(ABOUT THIS EXERCISE) Only one span of the listing below should come back. It runs from the line with "yellow rectangle: rotated" through the line with "cyan star: moved 1 px left, 1 px down", and each of its lines must be reproduced exactly.

(MATERIAL SHOWN)
· · · ·

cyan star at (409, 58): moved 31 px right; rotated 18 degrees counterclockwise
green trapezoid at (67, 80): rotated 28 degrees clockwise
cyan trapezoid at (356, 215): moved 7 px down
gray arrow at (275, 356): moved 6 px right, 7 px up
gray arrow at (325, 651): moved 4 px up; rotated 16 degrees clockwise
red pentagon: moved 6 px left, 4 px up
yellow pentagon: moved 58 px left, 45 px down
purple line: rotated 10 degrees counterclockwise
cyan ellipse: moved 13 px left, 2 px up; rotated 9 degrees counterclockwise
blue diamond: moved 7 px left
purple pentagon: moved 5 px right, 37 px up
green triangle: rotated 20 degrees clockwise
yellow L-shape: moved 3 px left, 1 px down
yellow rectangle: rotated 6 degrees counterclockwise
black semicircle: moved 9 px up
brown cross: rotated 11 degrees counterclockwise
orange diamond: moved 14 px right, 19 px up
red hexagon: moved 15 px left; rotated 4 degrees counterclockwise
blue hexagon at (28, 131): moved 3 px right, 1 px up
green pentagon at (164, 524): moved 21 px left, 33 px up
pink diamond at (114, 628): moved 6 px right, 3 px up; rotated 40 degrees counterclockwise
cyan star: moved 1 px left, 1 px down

· · · ·

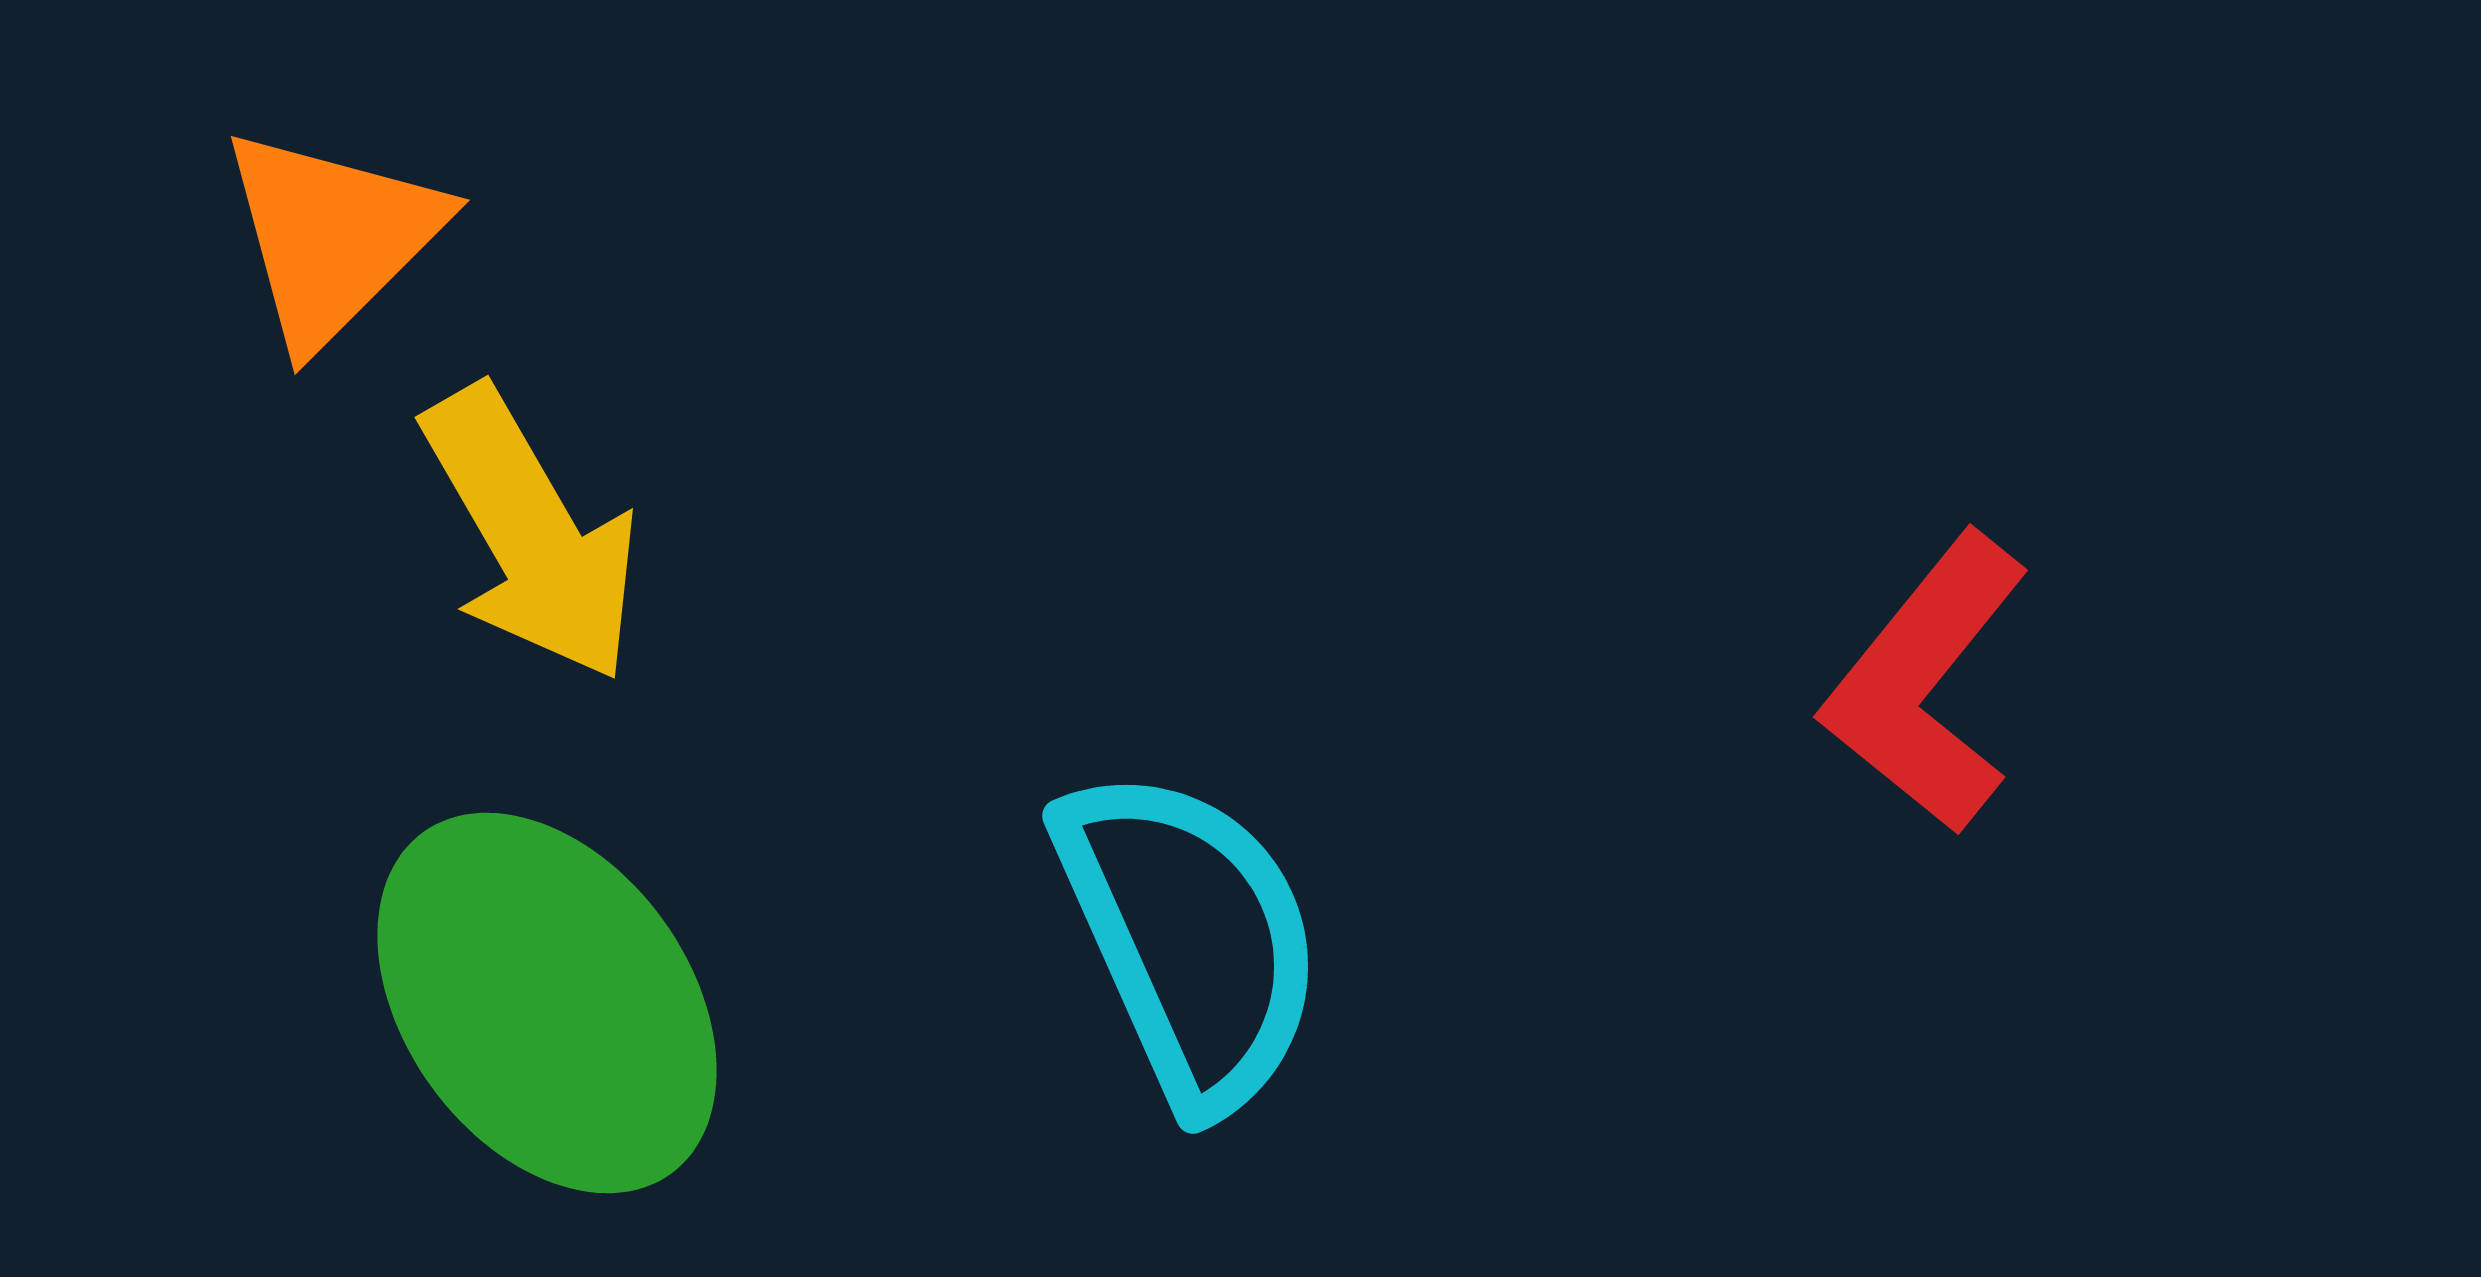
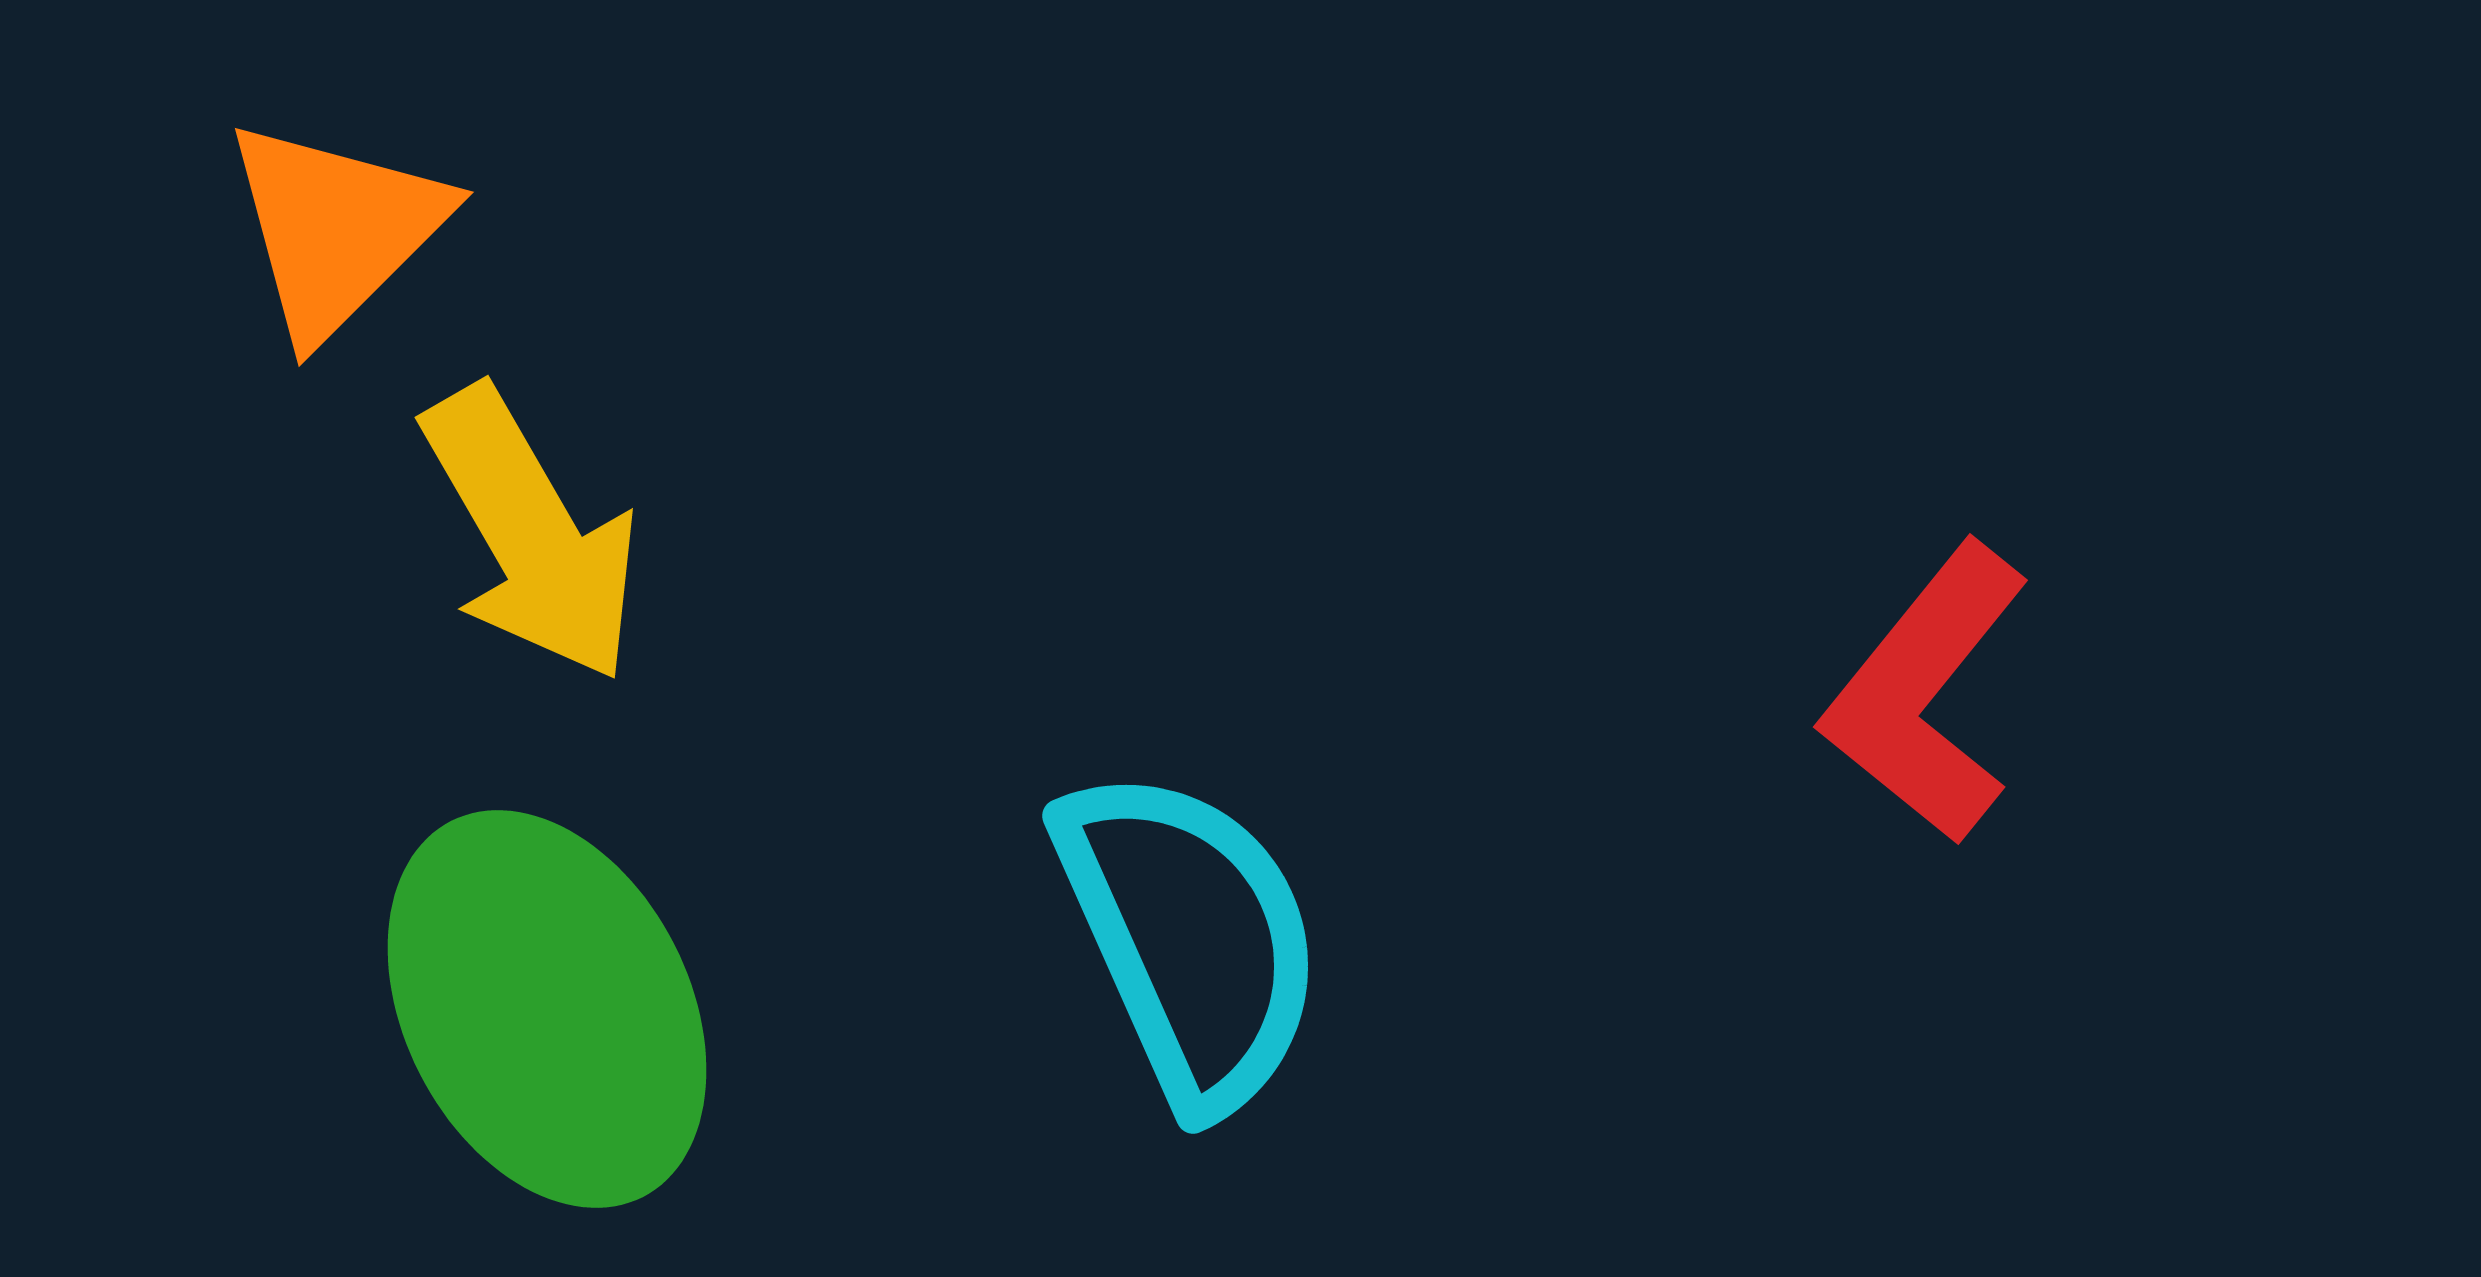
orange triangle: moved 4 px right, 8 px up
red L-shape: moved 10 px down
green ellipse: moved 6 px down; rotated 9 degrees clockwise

· · · ·

(FINISHED EXERCISE)
yellow rectangle: rotated 6 degrees counterclockwise
black semicircle: moved 9 px up
brown cross: rotated 11 degrees counterclockwise
orange diamond: moved 14 px right, 19 px up
red hexagon: moved 15 px left; rotated 4 degrees counterclockwise
blue hexagon at (28, 131): moved 3 px right, 1 px up
green pentagon at (164, 524): moved 21 px left, 33 px up
pink diamond at (114, 628): moved 6 px right, 3 px up; rotated 40 degrees counterclockwise
cyan star: moved 1 px left, 1 px down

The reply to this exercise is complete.